▸ **PROBLEM TO SOLVE**
The entries that follow must be written out exactly, without any of the pictures they contain.

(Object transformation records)
>>>

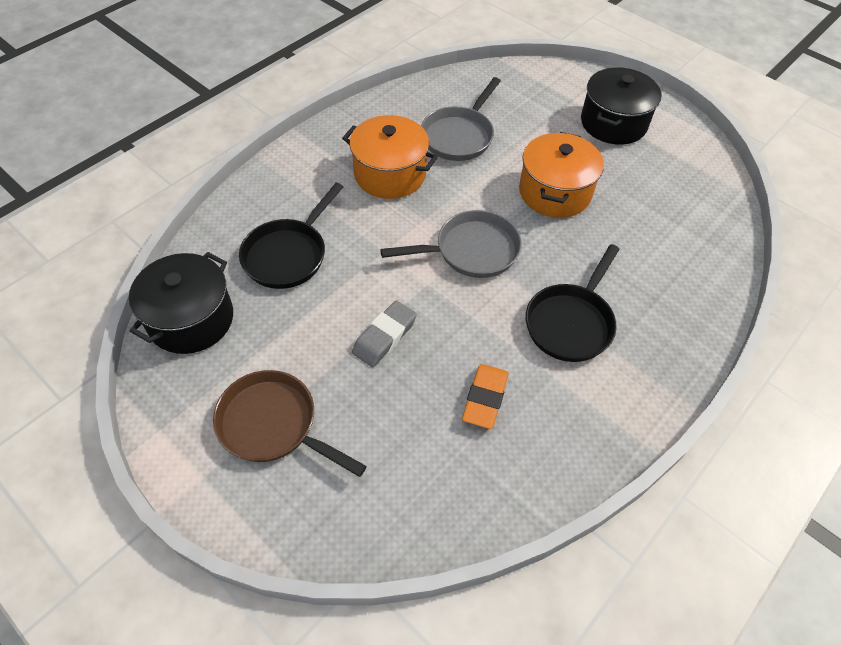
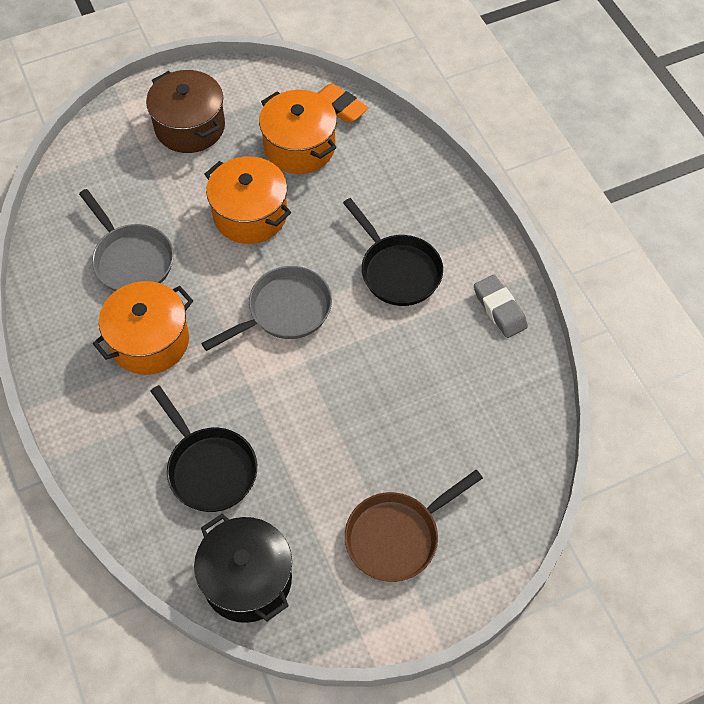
camera: 65 degrees left, 5 degrees up
grey eraser [352,301,417,367] -> grey eraser moved to [474,275,528,338]
grey pan [380,210,522,278] -> grey pan turned 45 degrees clockwise [201,266,332,351]
orange eraser [462,364,509,429] -> orange eraser moved to [317,83,369,123]
black pot [581,67,661,145] -> brown pot [146,70,225,153]
none -> orange pot [259,90,337,174]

<<<

▸ **SOLUTION TO THE PROBLEM**
camera: 65 degrees left, 5 degrees up
grey eraser [352,301,417,367] -> grey eraser moved to [474,275,528,338]
grey pan [380,210,522,278] -> grey pan turned 45 degrees clockwise [201,266,332,351]
orange eraser [462,364,509,429] -> orange eraser moved to [317,83,369,123]
black pot [581,67,661,145] -> brown pot [146,70,225,153]
none -> orange pot [259,90,337,174]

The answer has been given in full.